*** Begin section ***

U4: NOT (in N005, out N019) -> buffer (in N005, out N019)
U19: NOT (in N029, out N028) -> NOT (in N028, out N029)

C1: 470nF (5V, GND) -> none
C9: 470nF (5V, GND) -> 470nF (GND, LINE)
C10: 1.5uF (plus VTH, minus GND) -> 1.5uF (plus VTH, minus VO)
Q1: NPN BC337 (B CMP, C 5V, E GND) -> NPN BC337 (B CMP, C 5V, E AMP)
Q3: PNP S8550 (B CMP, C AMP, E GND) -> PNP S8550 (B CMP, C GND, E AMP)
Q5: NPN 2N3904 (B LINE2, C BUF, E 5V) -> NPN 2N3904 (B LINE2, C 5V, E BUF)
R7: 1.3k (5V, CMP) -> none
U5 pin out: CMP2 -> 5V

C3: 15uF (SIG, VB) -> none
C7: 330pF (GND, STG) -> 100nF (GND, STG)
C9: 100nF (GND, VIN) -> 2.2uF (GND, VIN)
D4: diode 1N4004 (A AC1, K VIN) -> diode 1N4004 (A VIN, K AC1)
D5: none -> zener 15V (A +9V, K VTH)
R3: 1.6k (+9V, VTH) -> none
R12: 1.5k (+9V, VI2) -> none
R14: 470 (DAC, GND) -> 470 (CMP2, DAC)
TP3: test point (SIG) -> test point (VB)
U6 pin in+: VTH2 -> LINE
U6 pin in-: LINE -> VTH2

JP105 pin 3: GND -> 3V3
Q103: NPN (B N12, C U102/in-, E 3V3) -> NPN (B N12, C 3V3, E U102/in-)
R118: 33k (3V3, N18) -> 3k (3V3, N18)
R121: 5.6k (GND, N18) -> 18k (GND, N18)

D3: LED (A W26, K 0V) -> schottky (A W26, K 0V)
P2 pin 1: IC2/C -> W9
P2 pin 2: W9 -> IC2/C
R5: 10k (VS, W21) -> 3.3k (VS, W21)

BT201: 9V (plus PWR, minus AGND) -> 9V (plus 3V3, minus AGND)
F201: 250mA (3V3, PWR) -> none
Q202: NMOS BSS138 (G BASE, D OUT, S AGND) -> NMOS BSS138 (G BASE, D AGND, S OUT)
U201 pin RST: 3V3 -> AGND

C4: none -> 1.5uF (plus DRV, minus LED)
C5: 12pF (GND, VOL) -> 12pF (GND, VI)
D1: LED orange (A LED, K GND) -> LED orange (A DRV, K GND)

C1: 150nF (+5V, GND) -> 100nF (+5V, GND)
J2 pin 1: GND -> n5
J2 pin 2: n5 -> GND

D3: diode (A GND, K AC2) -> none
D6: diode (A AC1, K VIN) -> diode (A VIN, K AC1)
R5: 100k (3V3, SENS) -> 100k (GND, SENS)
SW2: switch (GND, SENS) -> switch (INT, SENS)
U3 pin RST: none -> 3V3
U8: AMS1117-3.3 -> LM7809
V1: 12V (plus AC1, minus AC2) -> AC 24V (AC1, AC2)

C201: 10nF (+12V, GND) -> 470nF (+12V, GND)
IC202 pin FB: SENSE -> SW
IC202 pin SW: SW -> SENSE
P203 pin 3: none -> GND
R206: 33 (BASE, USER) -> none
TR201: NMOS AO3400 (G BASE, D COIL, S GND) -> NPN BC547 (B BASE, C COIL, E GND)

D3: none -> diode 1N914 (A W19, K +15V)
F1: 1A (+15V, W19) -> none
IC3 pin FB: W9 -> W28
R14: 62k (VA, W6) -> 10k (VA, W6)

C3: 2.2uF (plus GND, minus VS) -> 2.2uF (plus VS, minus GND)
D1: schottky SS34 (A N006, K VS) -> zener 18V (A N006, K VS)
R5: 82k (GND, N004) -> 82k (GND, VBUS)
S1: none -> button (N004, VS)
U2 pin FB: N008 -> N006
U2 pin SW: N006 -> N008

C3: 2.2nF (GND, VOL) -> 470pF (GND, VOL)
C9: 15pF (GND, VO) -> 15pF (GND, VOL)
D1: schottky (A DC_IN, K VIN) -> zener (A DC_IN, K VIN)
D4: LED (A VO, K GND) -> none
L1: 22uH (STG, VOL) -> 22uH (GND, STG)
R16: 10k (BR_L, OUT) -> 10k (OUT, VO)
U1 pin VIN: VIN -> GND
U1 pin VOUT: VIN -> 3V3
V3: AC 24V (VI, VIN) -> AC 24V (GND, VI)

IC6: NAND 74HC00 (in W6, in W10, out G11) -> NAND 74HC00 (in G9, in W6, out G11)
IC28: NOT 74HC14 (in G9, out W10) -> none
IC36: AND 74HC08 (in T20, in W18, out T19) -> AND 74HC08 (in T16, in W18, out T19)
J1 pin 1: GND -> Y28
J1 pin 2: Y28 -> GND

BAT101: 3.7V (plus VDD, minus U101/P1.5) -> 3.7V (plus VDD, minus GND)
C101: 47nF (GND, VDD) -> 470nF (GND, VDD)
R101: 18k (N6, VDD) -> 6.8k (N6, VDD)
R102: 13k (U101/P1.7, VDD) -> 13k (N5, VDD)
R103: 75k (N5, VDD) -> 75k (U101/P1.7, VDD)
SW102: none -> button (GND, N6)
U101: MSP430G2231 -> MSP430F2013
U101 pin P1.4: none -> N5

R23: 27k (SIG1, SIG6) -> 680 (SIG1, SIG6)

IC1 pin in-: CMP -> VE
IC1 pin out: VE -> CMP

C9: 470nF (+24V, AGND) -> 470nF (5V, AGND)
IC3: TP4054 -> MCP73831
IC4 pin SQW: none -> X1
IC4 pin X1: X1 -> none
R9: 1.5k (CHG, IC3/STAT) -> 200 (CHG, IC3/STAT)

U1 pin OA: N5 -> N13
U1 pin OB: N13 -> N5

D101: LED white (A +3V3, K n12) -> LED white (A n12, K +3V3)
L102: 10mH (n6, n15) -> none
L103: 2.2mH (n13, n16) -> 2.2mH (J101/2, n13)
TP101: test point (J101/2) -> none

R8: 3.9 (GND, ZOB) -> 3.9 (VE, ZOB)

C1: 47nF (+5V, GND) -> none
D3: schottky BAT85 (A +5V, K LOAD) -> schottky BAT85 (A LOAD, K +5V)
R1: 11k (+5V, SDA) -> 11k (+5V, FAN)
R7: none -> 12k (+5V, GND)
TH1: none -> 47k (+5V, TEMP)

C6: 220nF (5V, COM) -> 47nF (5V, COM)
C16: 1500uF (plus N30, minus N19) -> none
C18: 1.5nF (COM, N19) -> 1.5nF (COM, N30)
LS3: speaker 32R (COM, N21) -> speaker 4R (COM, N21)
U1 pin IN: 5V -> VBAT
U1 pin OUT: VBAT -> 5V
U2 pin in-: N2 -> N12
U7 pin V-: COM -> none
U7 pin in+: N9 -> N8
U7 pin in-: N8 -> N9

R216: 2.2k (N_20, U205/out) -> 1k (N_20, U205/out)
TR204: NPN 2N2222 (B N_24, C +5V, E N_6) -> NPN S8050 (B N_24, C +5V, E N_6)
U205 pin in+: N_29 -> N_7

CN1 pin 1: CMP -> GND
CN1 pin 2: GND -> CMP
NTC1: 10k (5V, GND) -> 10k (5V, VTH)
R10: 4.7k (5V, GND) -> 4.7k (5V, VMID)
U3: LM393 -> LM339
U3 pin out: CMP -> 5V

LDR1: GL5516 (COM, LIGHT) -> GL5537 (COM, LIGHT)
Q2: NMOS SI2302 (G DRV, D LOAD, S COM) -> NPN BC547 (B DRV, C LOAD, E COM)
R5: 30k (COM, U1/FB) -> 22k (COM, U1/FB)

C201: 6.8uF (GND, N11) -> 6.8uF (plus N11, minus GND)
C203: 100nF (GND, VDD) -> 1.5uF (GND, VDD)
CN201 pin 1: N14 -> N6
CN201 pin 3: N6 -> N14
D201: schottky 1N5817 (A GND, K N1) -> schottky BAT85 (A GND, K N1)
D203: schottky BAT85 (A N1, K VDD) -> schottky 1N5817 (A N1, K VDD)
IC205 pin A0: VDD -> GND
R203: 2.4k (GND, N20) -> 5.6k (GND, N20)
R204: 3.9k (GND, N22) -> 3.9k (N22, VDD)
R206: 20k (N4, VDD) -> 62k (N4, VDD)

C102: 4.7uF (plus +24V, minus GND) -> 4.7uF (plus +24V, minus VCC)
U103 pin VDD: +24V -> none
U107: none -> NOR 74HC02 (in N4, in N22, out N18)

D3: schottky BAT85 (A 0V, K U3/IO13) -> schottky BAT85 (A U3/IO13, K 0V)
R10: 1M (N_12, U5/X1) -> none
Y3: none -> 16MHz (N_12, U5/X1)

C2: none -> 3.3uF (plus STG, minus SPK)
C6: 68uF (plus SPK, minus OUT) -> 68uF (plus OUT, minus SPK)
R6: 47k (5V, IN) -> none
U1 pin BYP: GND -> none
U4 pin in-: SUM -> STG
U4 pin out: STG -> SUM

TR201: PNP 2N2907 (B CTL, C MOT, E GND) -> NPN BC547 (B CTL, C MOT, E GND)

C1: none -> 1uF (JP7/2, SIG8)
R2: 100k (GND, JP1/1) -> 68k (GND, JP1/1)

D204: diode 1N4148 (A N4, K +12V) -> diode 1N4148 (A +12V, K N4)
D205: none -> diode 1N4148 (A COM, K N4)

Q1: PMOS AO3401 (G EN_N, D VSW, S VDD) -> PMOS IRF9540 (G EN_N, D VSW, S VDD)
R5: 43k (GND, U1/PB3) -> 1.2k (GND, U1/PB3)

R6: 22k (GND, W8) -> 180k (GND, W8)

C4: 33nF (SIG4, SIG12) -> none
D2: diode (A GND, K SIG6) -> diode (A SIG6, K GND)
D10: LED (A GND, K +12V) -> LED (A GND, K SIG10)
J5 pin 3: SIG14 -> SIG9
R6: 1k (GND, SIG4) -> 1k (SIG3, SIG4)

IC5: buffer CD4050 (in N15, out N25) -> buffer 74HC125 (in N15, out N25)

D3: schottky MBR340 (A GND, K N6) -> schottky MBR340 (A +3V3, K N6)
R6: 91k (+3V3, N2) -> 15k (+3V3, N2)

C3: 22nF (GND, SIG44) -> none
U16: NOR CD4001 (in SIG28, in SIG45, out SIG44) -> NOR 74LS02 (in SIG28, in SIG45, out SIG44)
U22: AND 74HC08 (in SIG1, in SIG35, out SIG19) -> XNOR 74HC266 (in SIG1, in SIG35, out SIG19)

*** End section ***

| What the exercise asks |
The lines above, starting at the one with "C203: 100nF (GND, VDD) -> 1.5uF (GND, VDD)" and ending at the one with "C1: none -> 1uF (JP7/2, SIG8)", are the only ones to return, exactly as written.

| Answer space |
C203: 100nF (GND, VDD) -> 1.5uF (GND, VDD)
CN201 pin 1: N14 -> N6
CN201 pin 3: N6 -> N14
D201: schottky 1N5817 (A GND, K N1) -> schottky BAT85 (A GND, K N1)
D203: schottky BAT85 (A N1, K VDD) -> schottky 1N5817 (A N1, K VDD)
IC205 pin A0: VDD -> GND
R203: 2.4k (GND, N20) -> 5.6k (GND, N20)
R204: 3.9k (GND, N22) -> 3.9k (N22, VDD)
R206: 20k (N4, VDD) -> 62k (N4, VDD)

C102: 4.7uF (plus +24V, minus GND) -> 4.7uF (plus +24V, minus VCC)
U103 pin VDD: +24V -> none
U107: none -> NOR 74HC02 (in N4, in N22, out N18)

D3: schottky BAT85 (A 0V, K U3/IO13) -> schottky BAT85 (A U3/IO13, K 0V)
R10: 1M (N_12, U5/X1) -> none
Y3: none -> 16MHz (N_12, U5/X1)

C2: none -> 3.3uF (plus STG, minus SPK)
C6: 68uF (plus SPK, minus OUT) -> 68uF (plus OUT, minus SPK)
R6: 47k (5V, IN) -> none
U1 pin BYP: GND -> none
U4 pin in-: SUM -> STG
U4 pin out: STG -> SUM

TR201: PNP 2N2907 (B CTL, C MOT, E GND) -> NPN BC547 (B CTL, C MOT, E GND)

C1: none -> 1uF (JP7/2, SIG8)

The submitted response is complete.